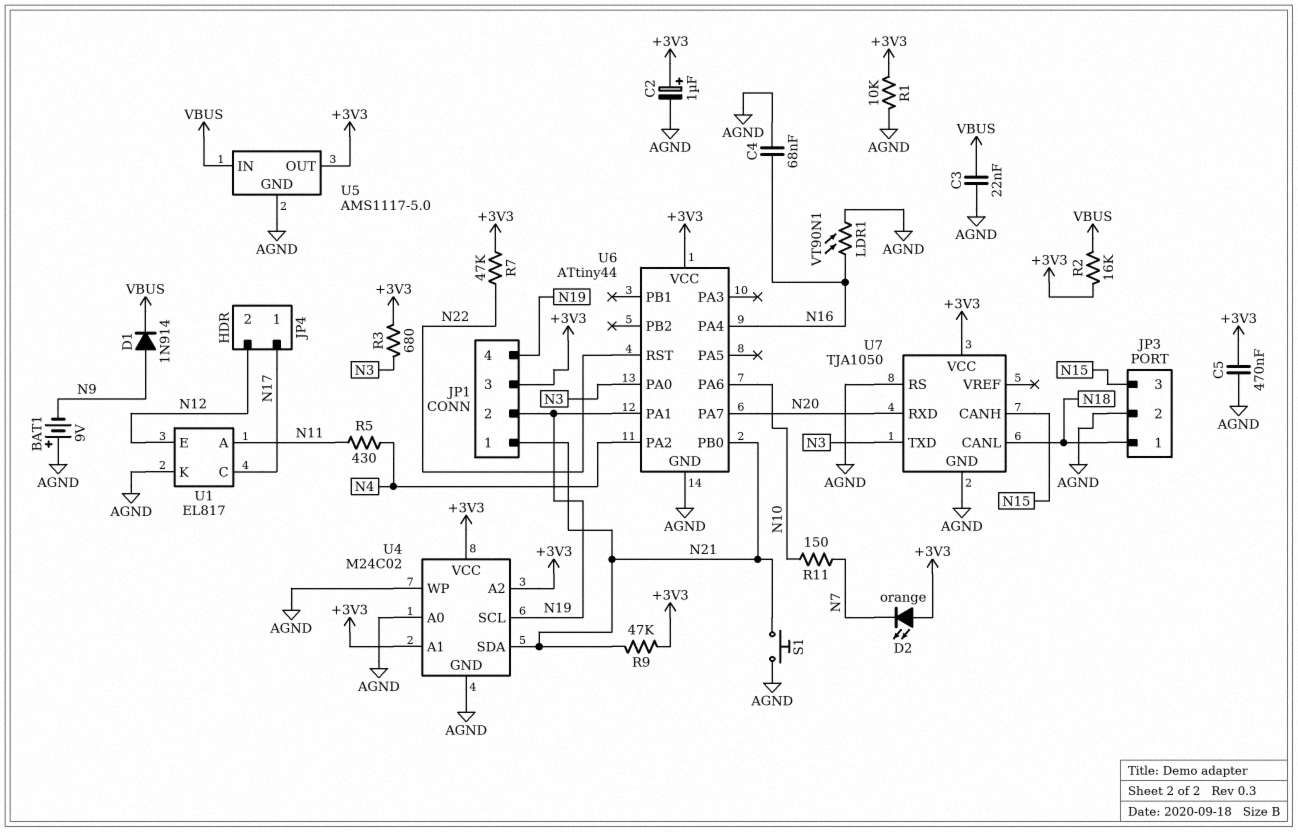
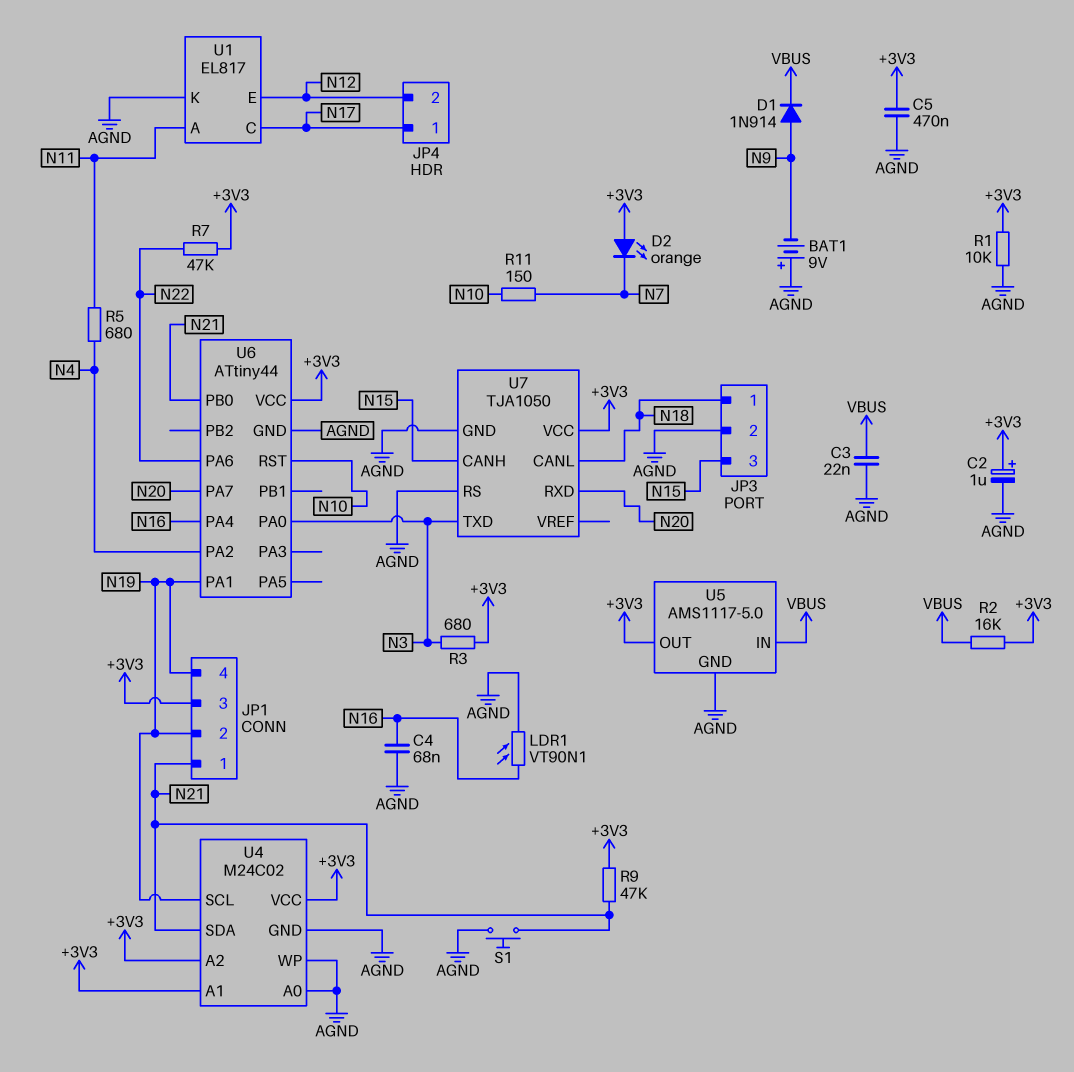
R5: 430 (N4, N11) -> 680 (N4, N11)
U6 pin PA6: N10 -> N22
U6 pin RST: N22 -> N10

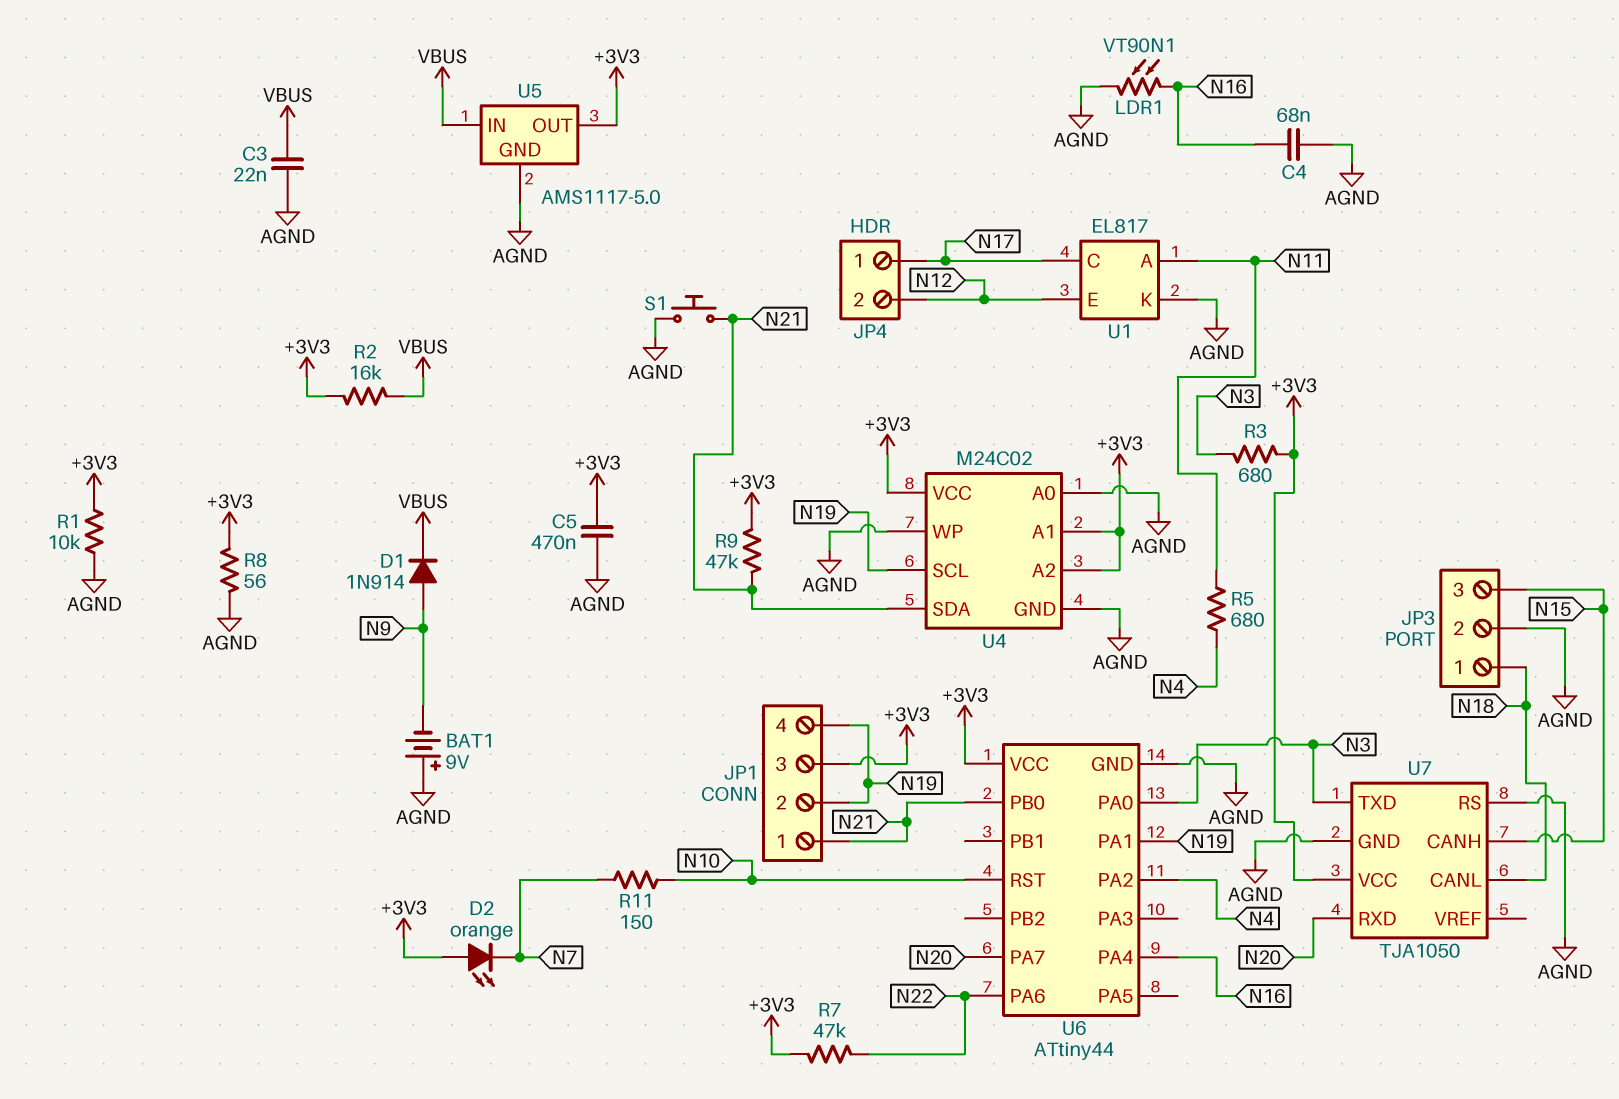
C2: 1uF (plus +3V3, minus AGND) -> none
R8: none -> 56 (+3V3, AGND)

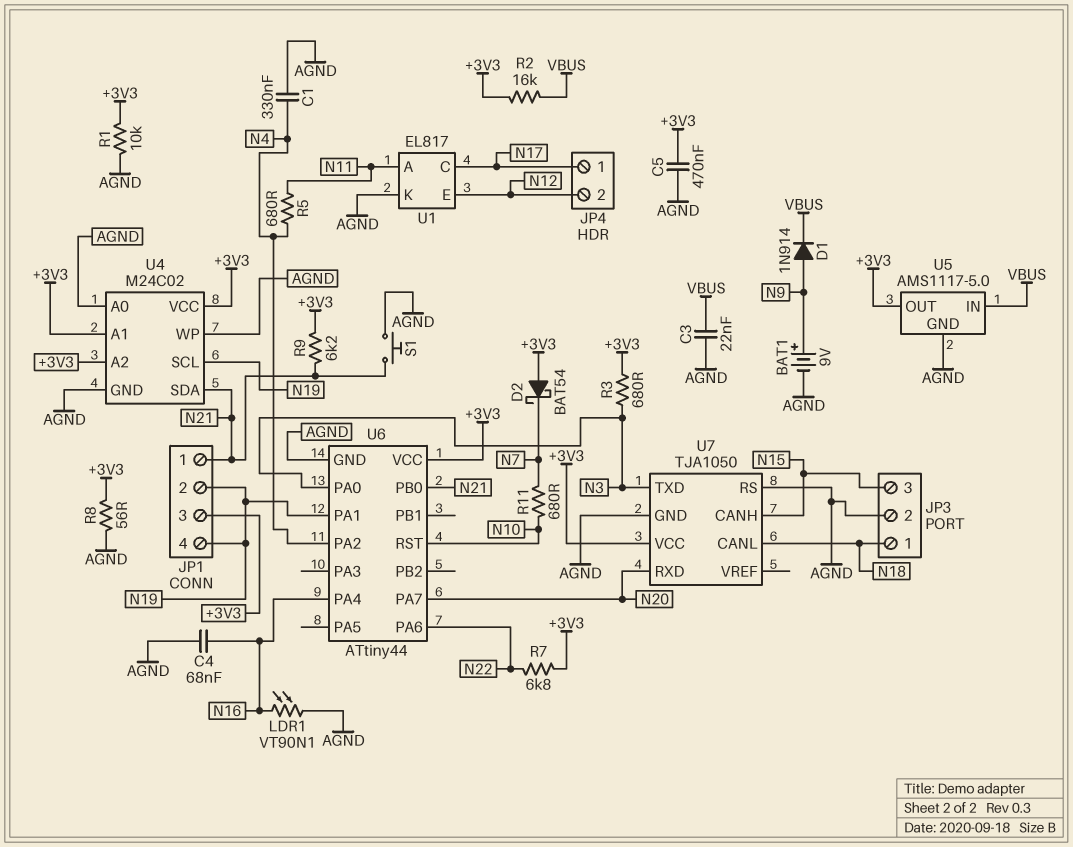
BAT1: 9V (plus AGND, minus N9) -> 9V (plus N9, minus AGND)
C1: none -> 330nF (AGND, N4)
D2: LED orange (A +3V3, K N7) -> schottky BAT54 (A +3V3, K N7)
R7: 47k (+3V3, N22) -> 6.8k (+3V3, N22)
R9: 47k (+3V3, N21) -> 6.2k (+3V3, N21)
R11: 150 (N7, N10) -> 680 (N7, N10)

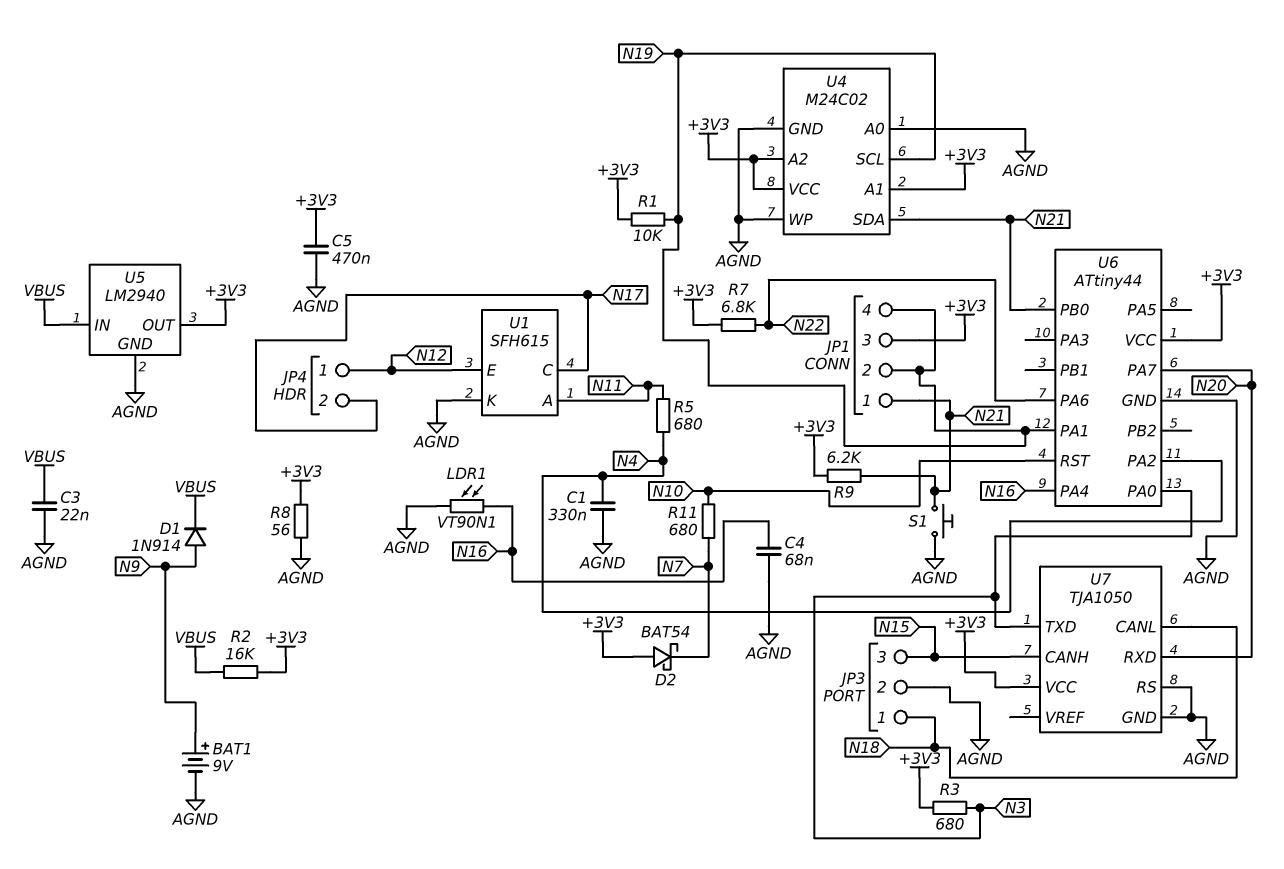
JP4 pin 1: N17 -> N12
JP4 pin 2: N12 -> N17
R1: 10k (+3V3, AGND) -> 10k (+3V3, N19)
U1: EL817 -> SFH615
U5: AMS1117-5.0 -> LM2940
* * *
Above, find the line holding "D2: LED orange" and the line holding "U1: EL817 -> SFH615". Print exactly those two lines and every line between them, but no pictures.

**Written response**.
D2: LED orange (A +3V3, K N7) -> schottky BAT54 (A +3V3, K N7)
R7: 47k (+3V3, N22) -> 6.8k (+3V3, N22)
R9: 47k (+3V3, N21) -> 6.2k (+3V3, N21)
R11: 150 (N7, N10) -> 680 (N7, N10)

JP4 pin 1: N17 -> N12
JP4 pin 2: N12 -> N17
R1: 10k (+3V3, AGND) -> 10k (+3V3, N19)
U1: EL817 -> SFH615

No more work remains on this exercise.